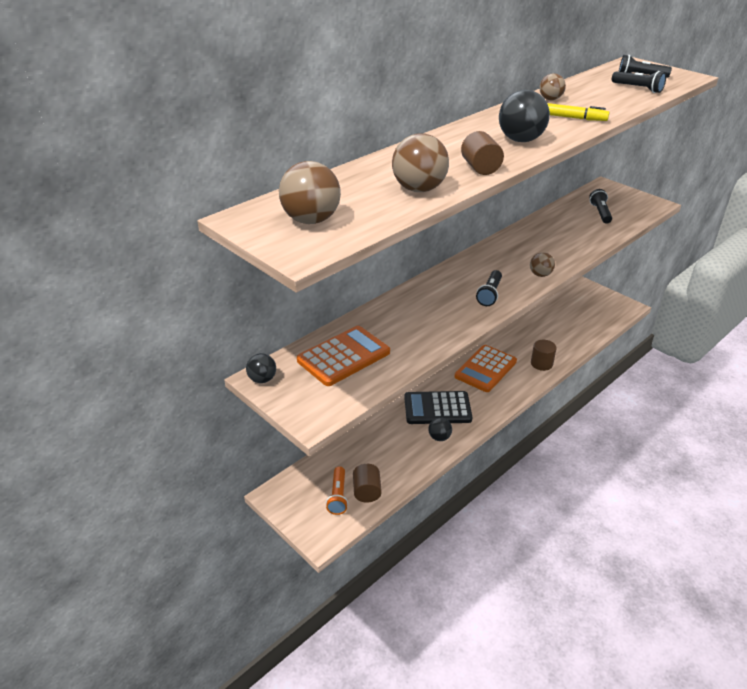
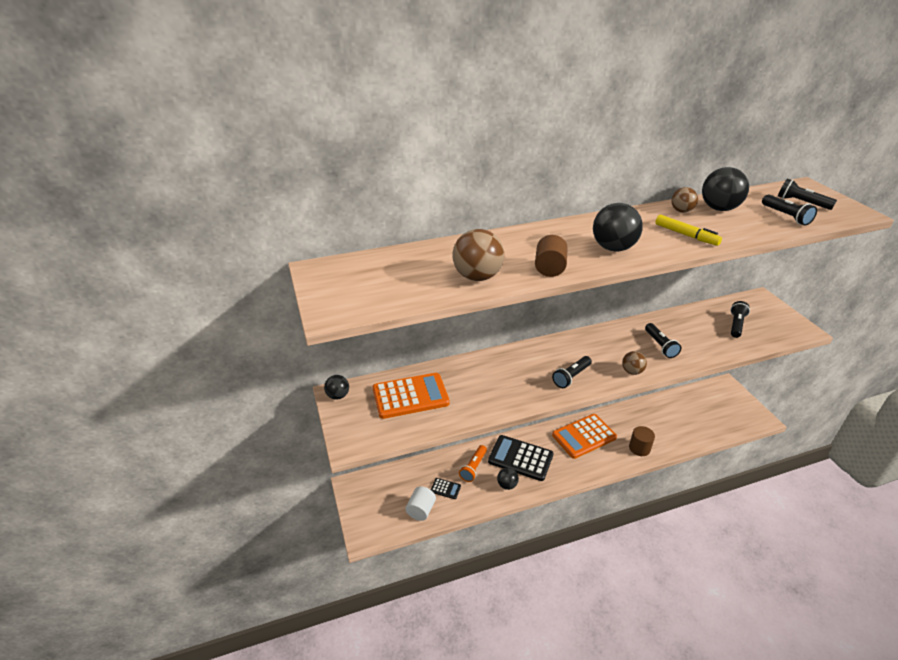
camera: 25 degrees right, 0 degrees up
(311, 220) = (366, 284): brown ball -> none
(338, 496) = (397, 505): orange flashlight -> orange flashlight (473, 467)
(367, 491) = (421, 510): brown cylinder -> white cylinder
(379, 462) = (445, 488): none -> black calculator
(549, 246) = (660, 346): none -> black flashlight
(579, 92) = (719, 208): none -> black ball

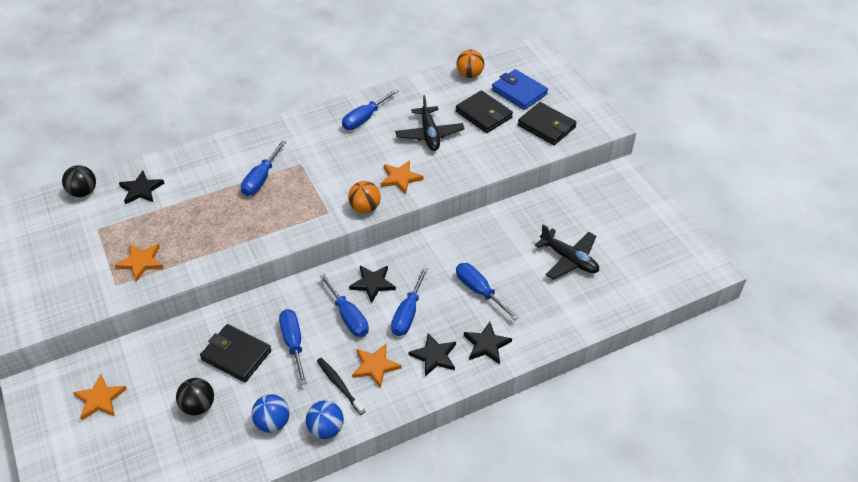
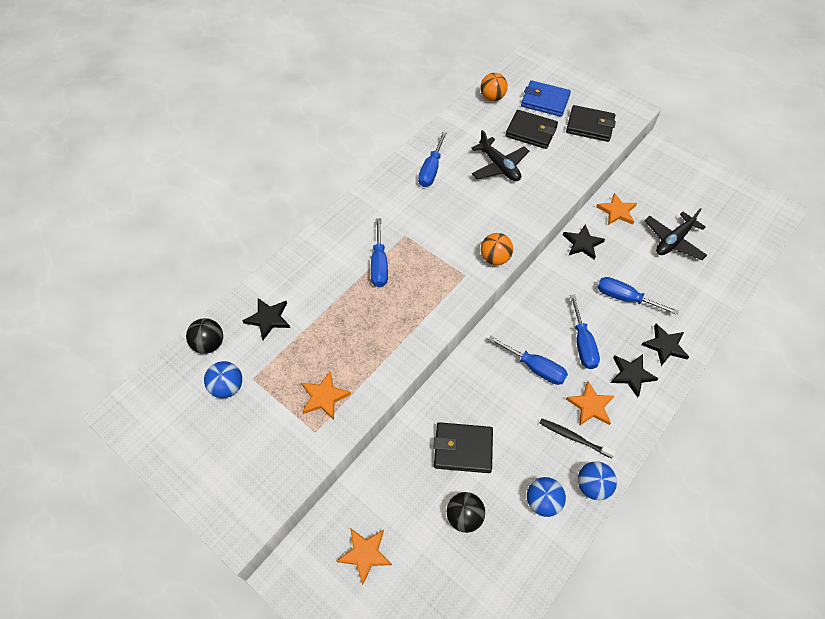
camera: 25 degrees left, 10 degrees up
(74, 228) = (227, 387): none -> blue ball
(293, 343) = (505, 414): blue screwdriver -> none
(372, 284) = (533, 327): black star -> black star (582, 243)
(400, 178) = (504, 218): orange star -> orange star (617, 211)
(569, 259) = (673, 241): black plane -> black plane turned 120 degrees clockwise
----------------------------------------
■ Task brief
Read the material above and copy out each line holding "brown".

■ Response below
(311, 220) = (366, 284): brown ball -> none
(367, 491) = (421, 510): brown cylinder -> white cylinder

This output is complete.